INFORMATION GIVEN>

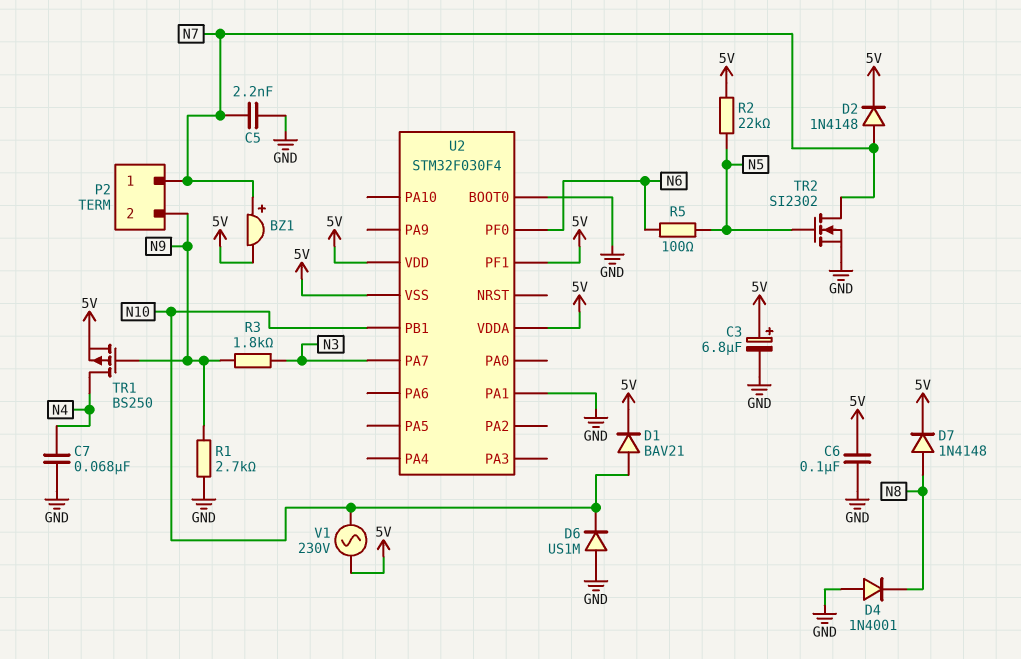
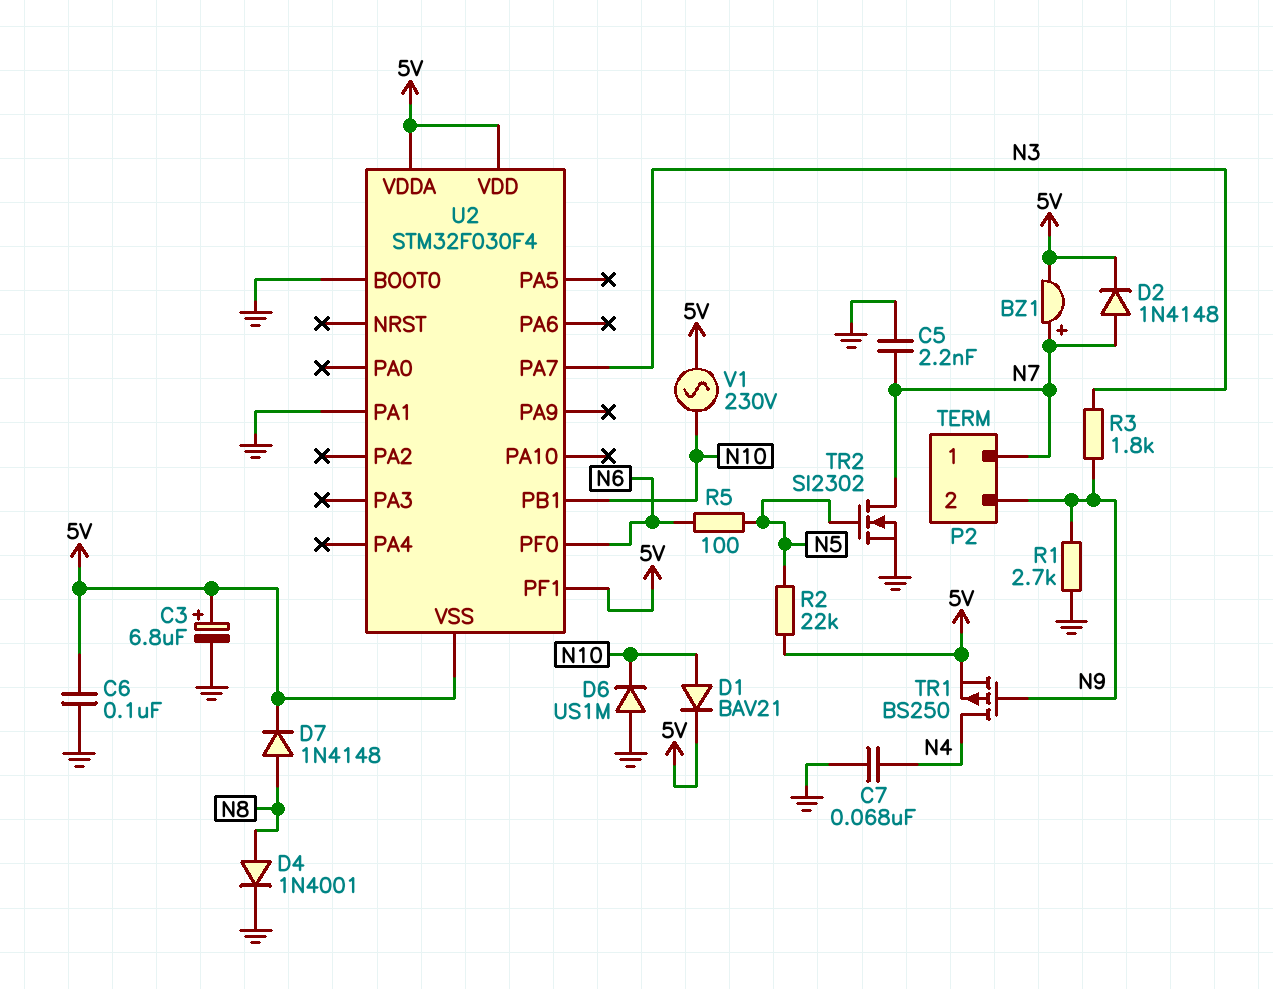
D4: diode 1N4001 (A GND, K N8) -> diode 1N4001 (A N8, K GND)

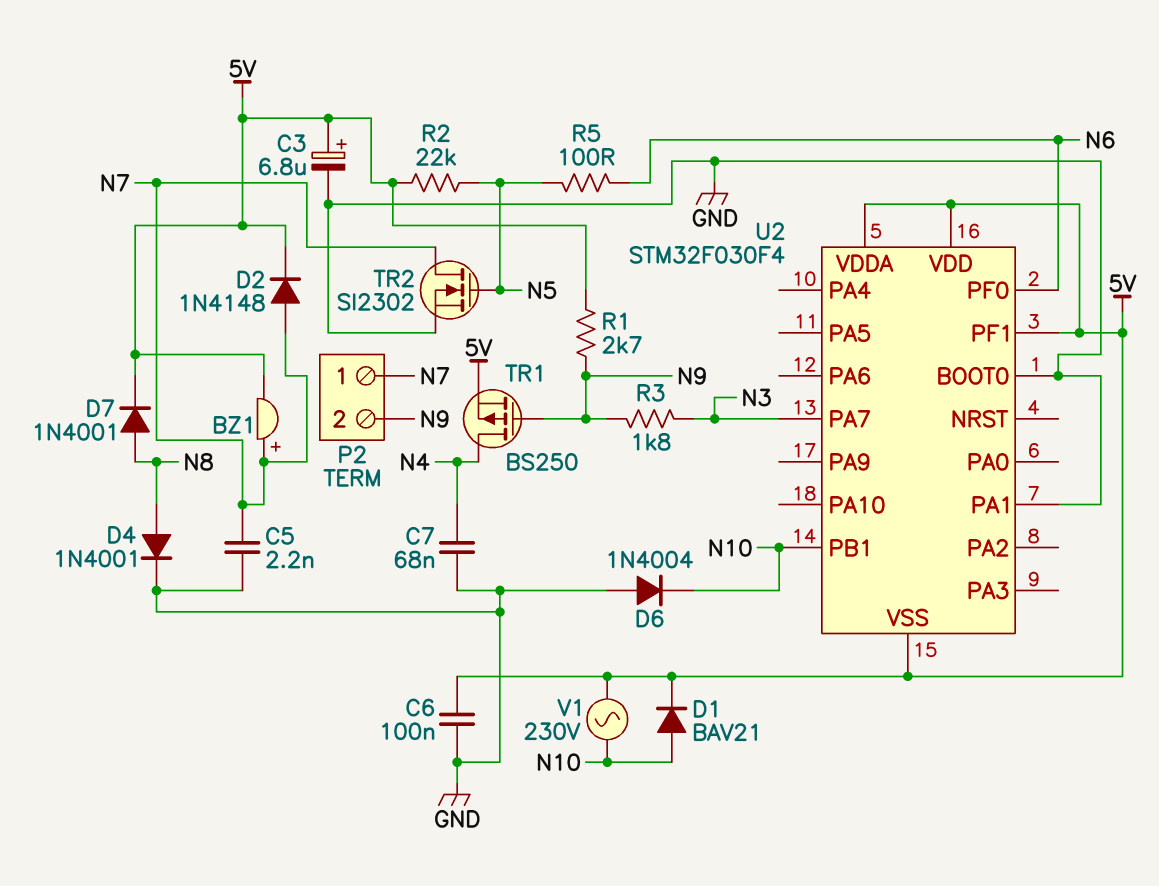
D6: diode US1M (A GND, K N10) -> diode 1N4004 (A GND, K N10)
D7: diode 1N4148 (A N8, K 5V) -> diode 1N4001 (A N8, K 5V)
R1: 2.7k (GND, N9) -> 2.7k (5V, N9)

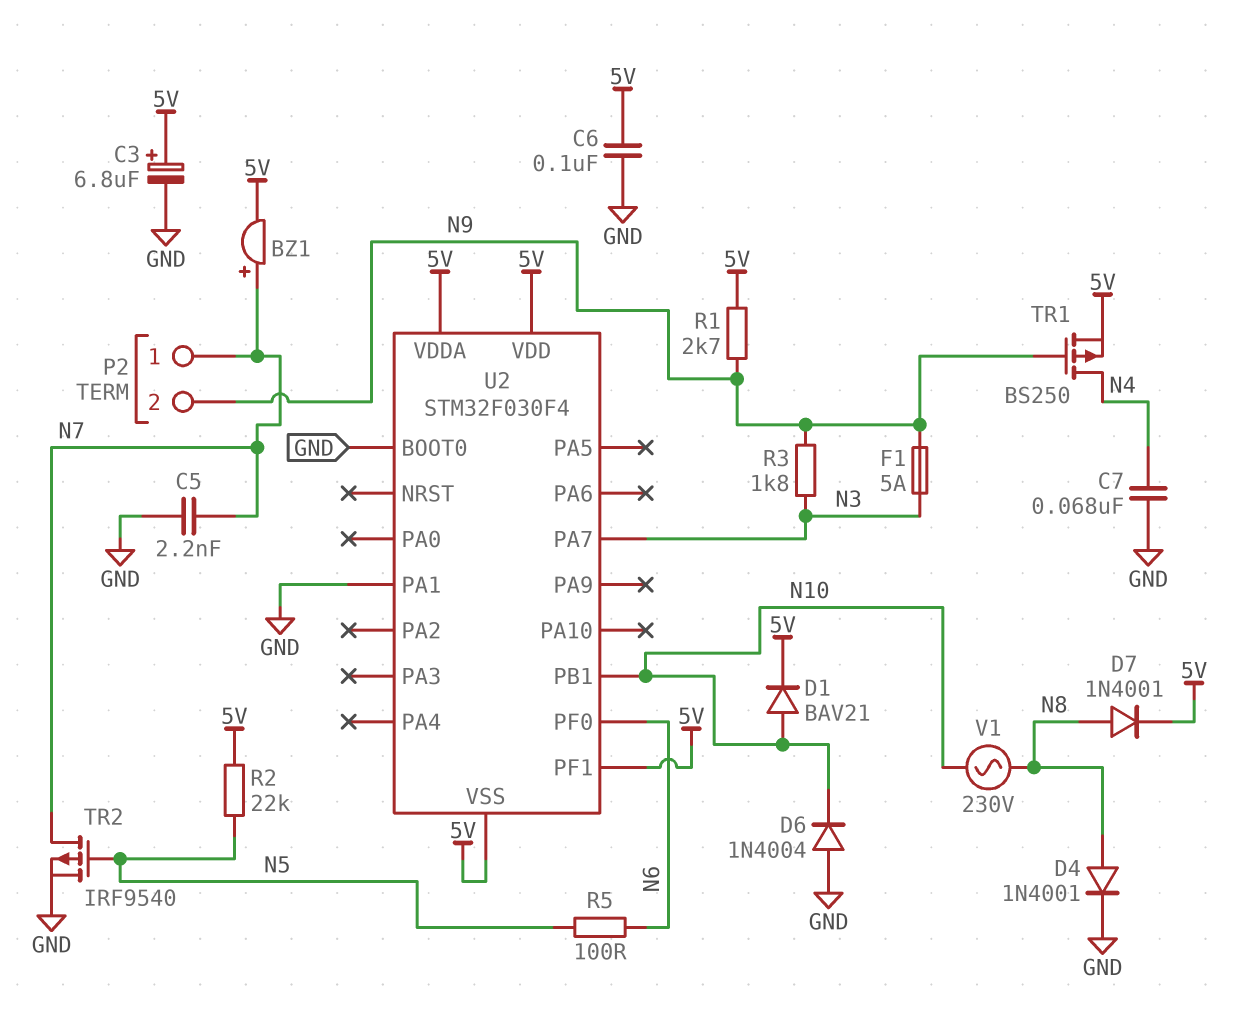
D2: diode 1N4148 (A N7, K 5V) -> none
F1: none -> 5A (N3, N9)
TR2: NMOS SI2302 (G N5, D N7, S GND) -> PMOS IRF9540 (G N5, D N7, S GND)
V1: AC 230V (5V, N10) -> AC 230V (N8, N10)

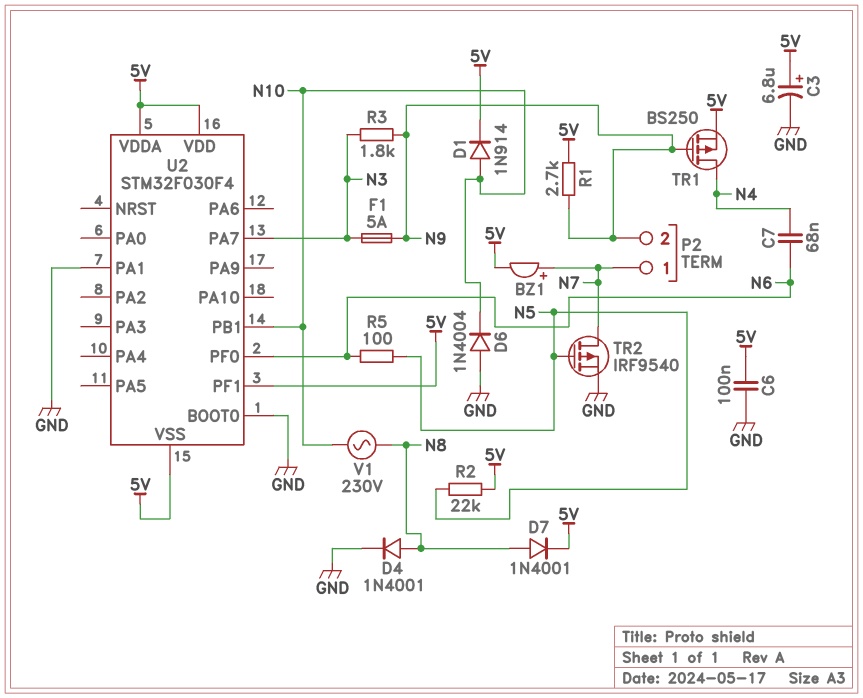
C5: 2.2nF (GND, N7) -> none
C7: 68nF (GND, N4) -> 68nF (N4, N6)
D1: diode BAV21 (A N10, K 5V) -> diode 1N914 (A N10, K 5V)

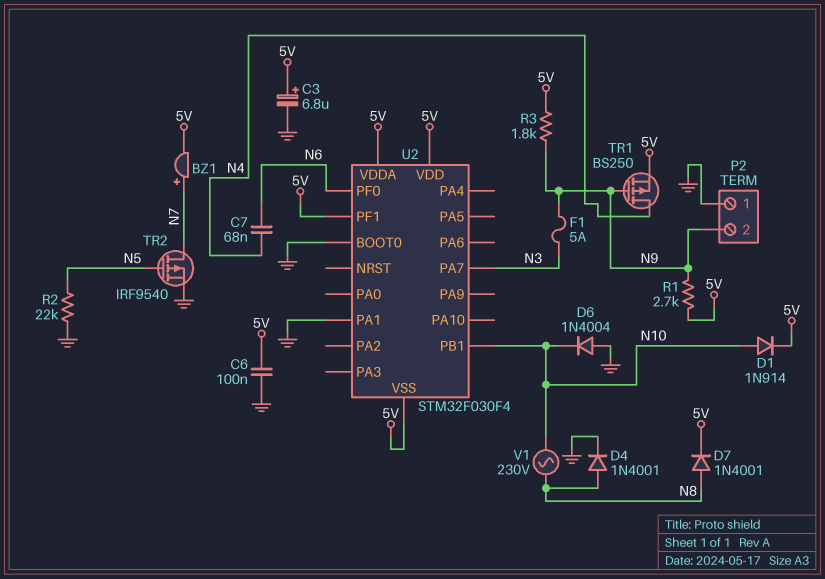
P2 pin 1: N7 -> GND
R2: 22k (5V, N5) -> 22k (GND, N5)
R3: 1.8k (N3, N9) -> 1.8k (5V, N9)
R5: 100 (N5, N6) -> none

==

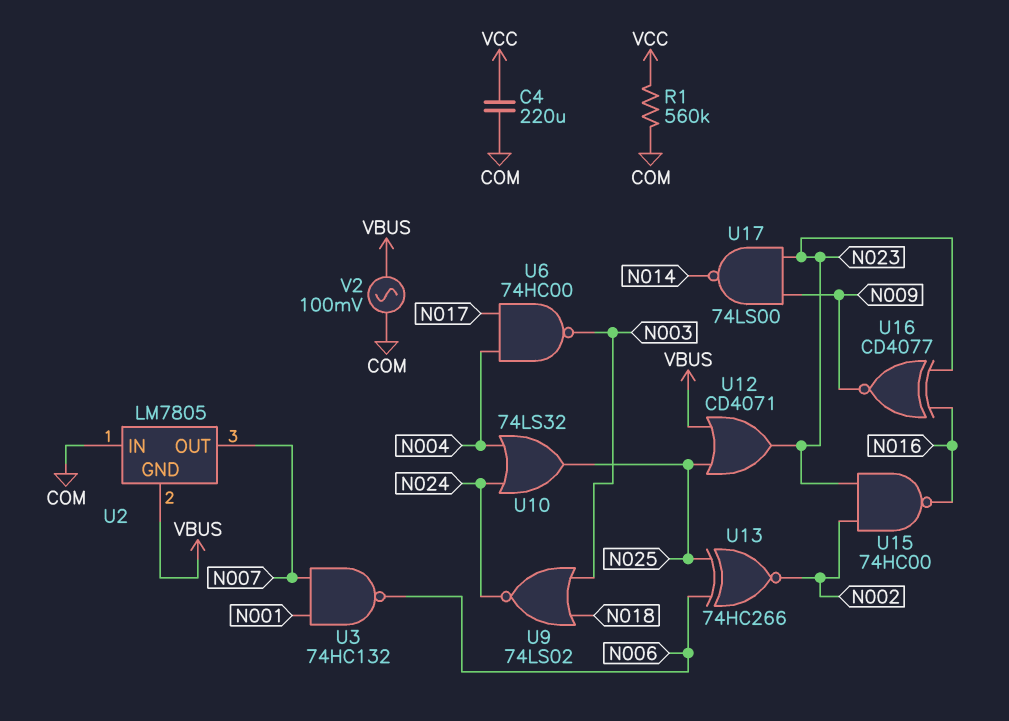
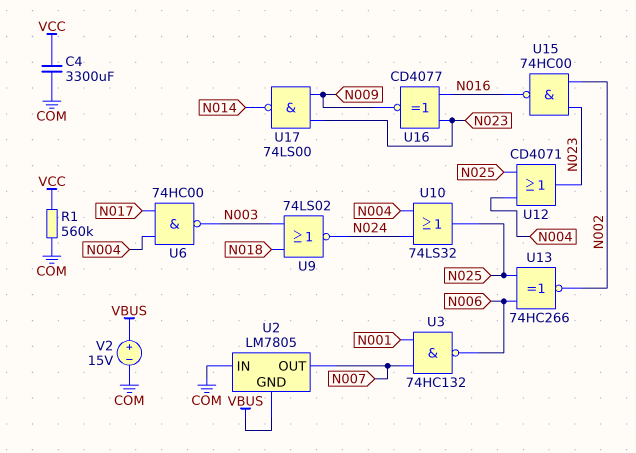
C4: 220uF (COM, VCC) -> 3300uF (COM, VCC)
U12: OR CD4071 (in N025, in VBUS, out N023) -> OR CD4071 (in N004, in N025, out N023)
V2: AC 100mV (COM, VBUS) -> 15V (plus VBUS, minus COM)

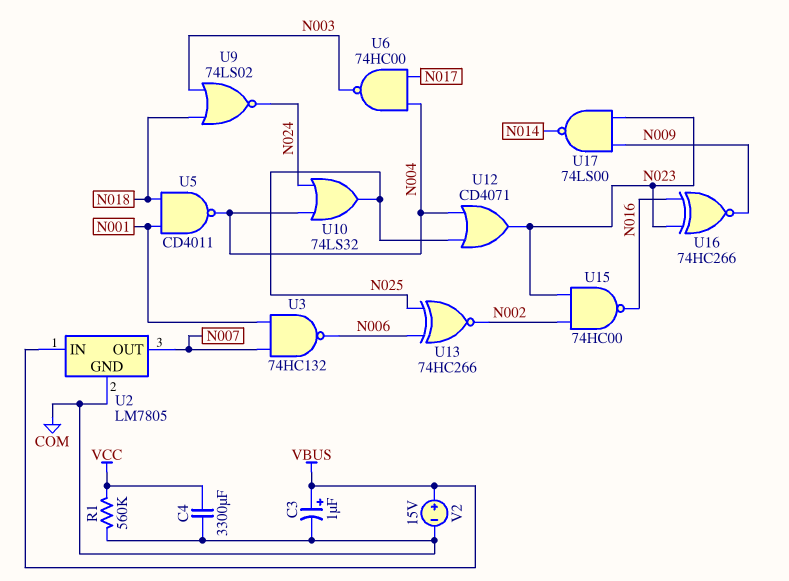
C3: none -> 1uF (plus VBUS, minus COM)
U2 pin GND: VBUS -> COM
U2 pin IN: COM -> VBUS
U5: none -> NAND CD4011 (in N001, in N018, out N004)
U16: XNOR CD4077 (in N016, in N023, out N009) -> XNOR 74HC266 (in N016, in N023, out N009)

==

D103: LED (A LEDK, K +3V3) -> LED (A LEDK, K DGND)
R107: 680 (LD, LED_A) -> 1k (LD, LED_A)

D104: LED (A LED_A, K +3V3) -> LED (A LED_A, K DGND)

ASSIGNED TASK> Note each line above that contains "plus" and copy it out.

RESPONSE>
V2: AC 100mV (COM, VBUS) -> 15V (plus VBUS, minus COM)
C3: none -> 1uF (plus VBUS, minus COM)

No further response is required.